=== DATA SUPPLIED ===

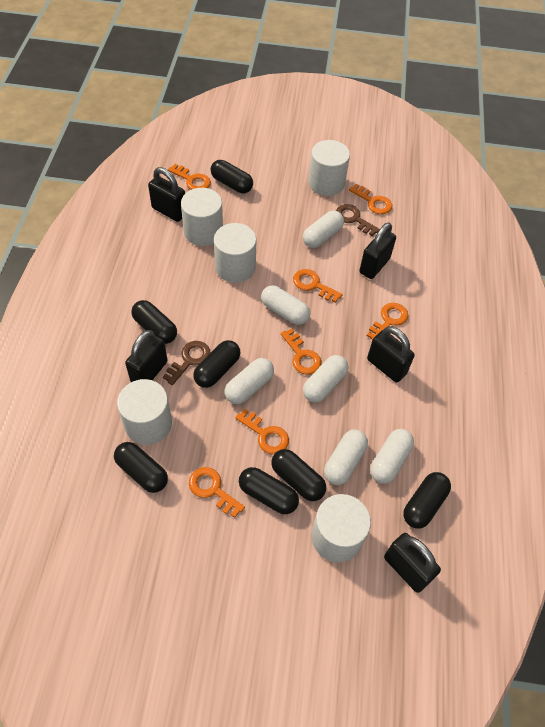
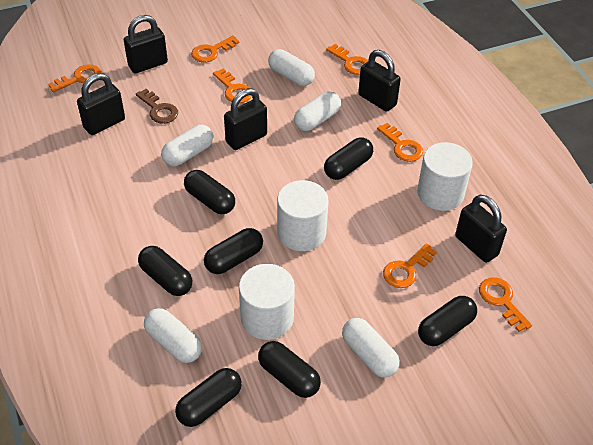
brown key: 2 -> 1
white capsule: 6 -> 5
white cylinder: 5 -> 3

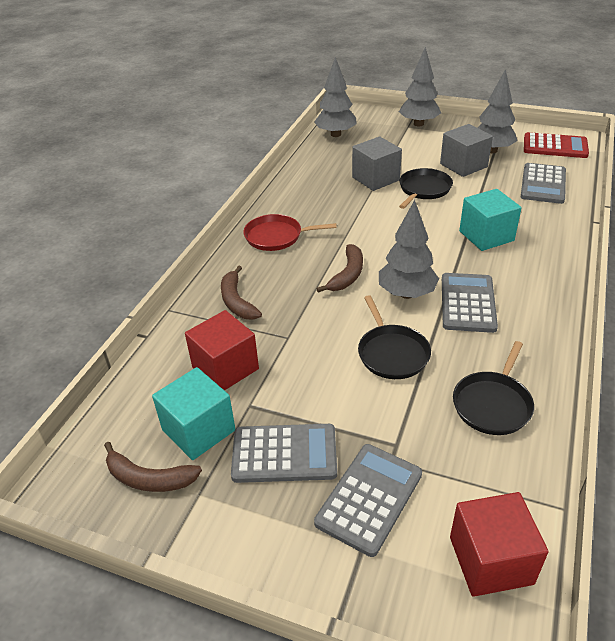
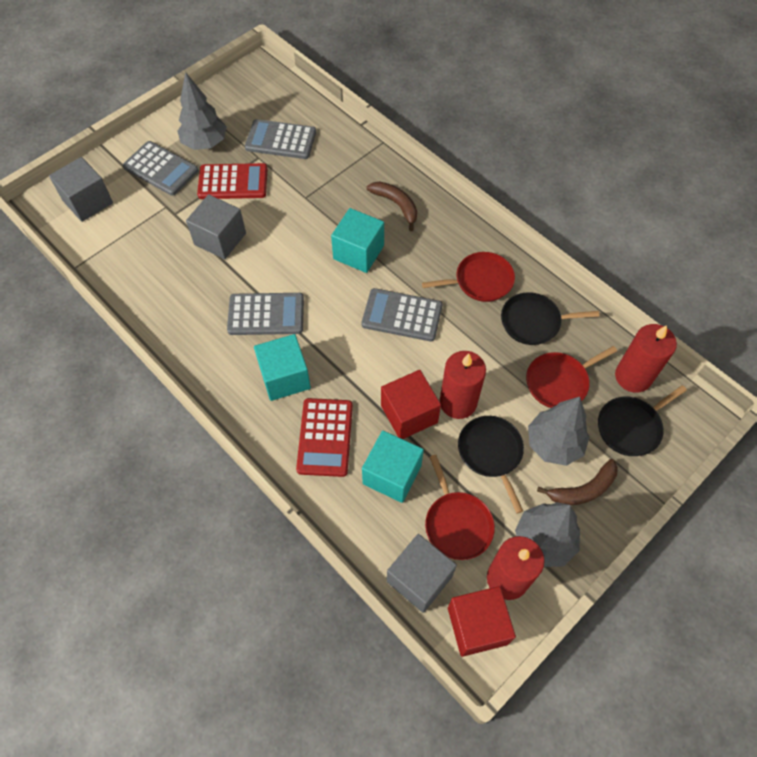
brown banana: 3 -> 2
grey cube: 2 -> 3
grey tree: 4 -> 3
red calculator: 1 -> 2
red candle: 0 -> 3
red pan: 1 -> 3
turquoise cube: 2 -> 3

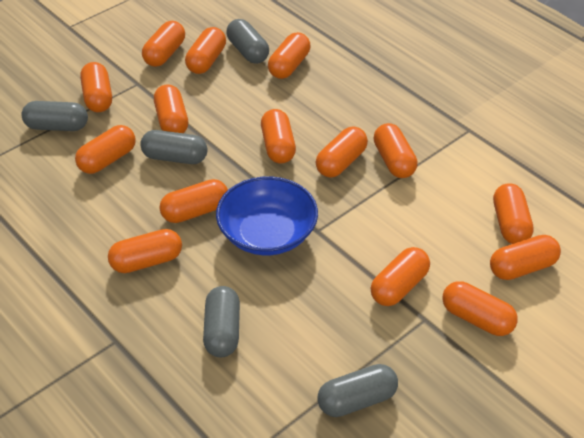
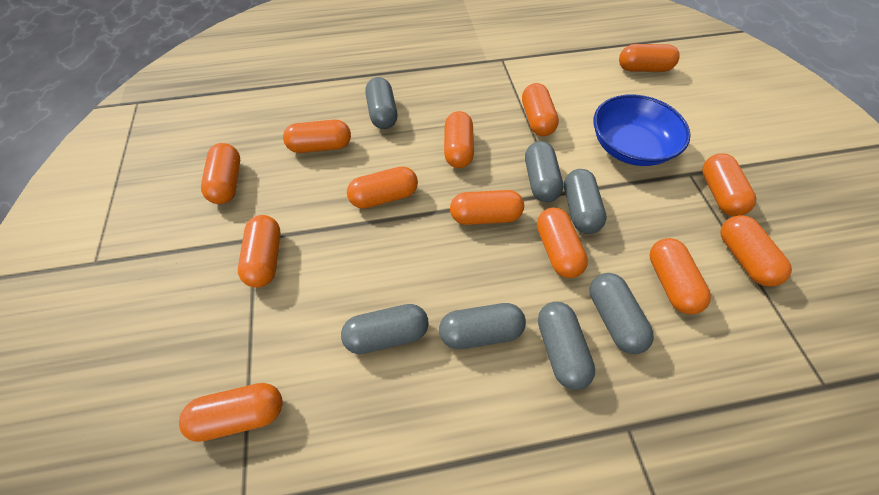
grey capsule: 5 -> 7
orange capsule: 15 -> 13

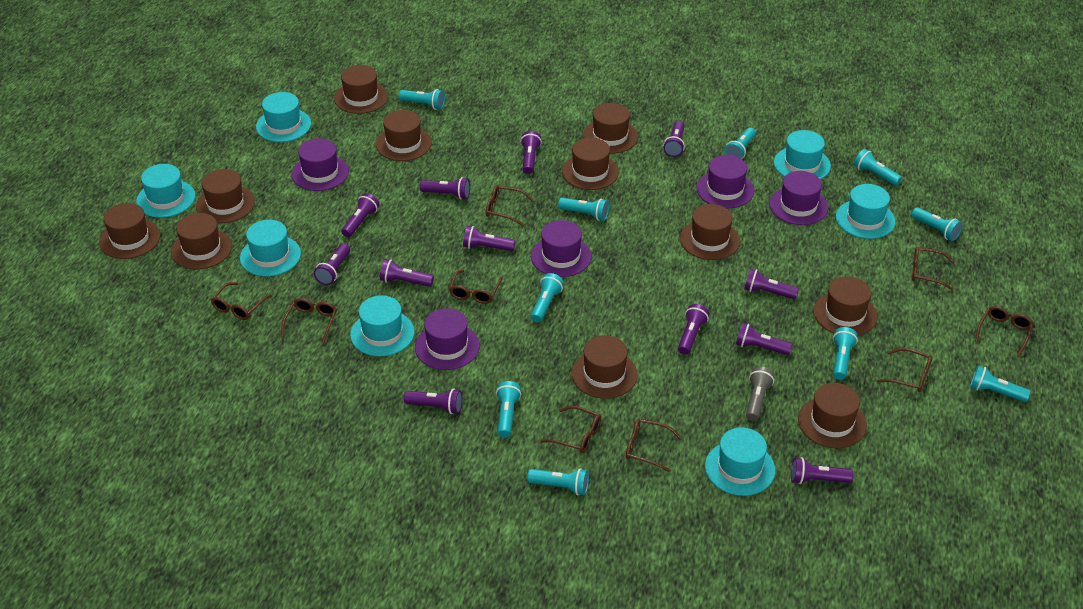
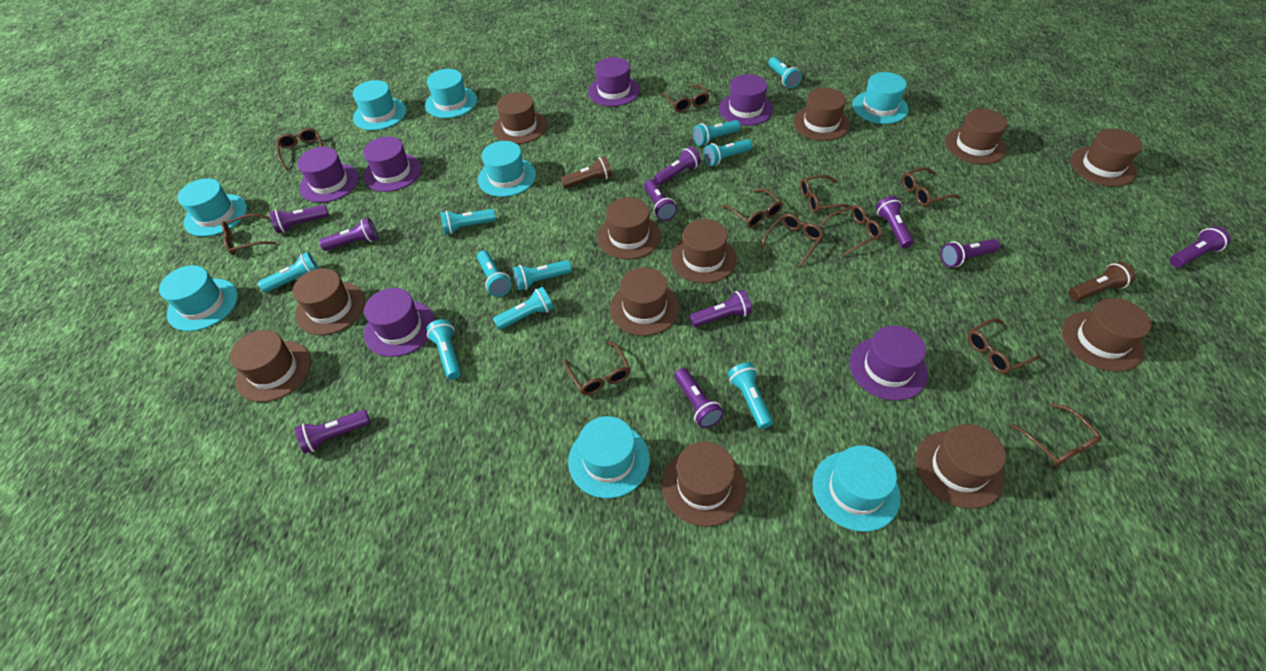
brown flashlight: 0 -> 2
brown glasses: 9 -> 11
brown hat: 11 -> 12
grey flashlight: 1 -> 0
purple flashlight: 12 -> 10
purple hat: 5 -> 6
turquoise hat: 7 -> 8

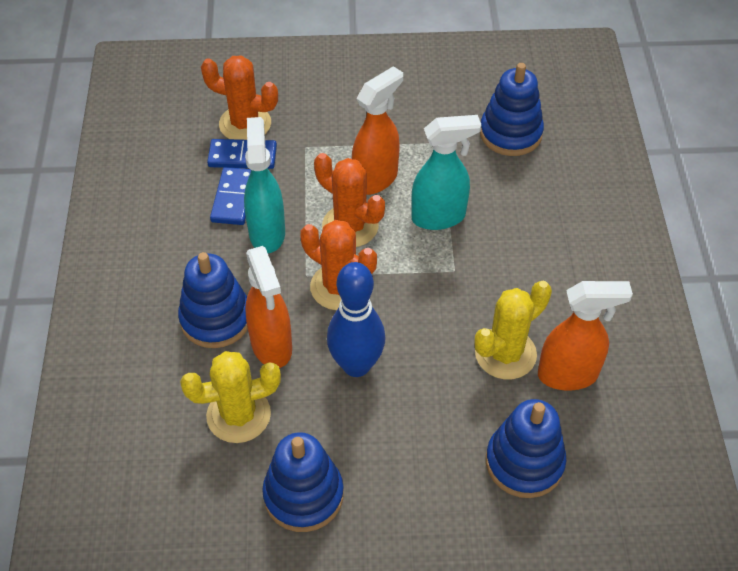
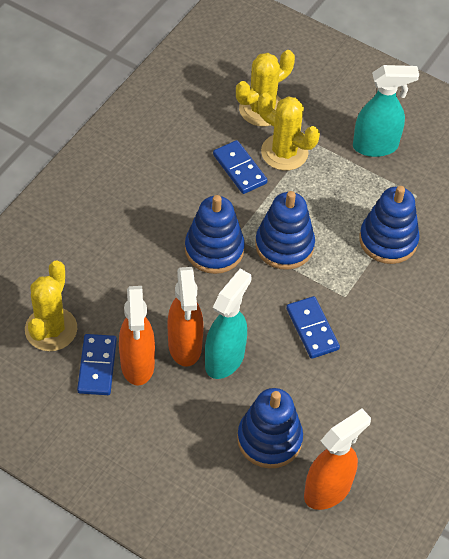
blue bowling pin: 1 -> 0
blue domino: 2 -> 3
orange cactus: 3 -> 0
yellow cactus: 2 -> 3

===

WHAT YOU HAVE TO DO:
Retype each entry exactly. No pictures.

REPLY:
brown key: 2 -> 1
white capsule: 6 -> 5
white cylinder: 5 -> 3

brown banana: 3 -> 2
grey cube: 2 -> 3
grey tree: 4 -> 3
red calculator: 1 -> 2
red candle: 0 -> 3
red pan: 1 -> 3
turquoise cube: 2 -> 3

grey capsule: 5 -> 7
orange capsule: 15 -> 13

brown flashlight: 0 -> 2
brown glasses: 9 -> 11
brown hat: 11 -> 12
grey flashlight: 1 -> 0
purple flashlight: 12 -> 10
purple hat: 5 -> 6
turquoise hat: 7 -> 8

blue bowling pin: 1 -> 0
blue domino: 2 -> 3
orange cactus: 3 -> 0
yellow cactus: 2 -> 3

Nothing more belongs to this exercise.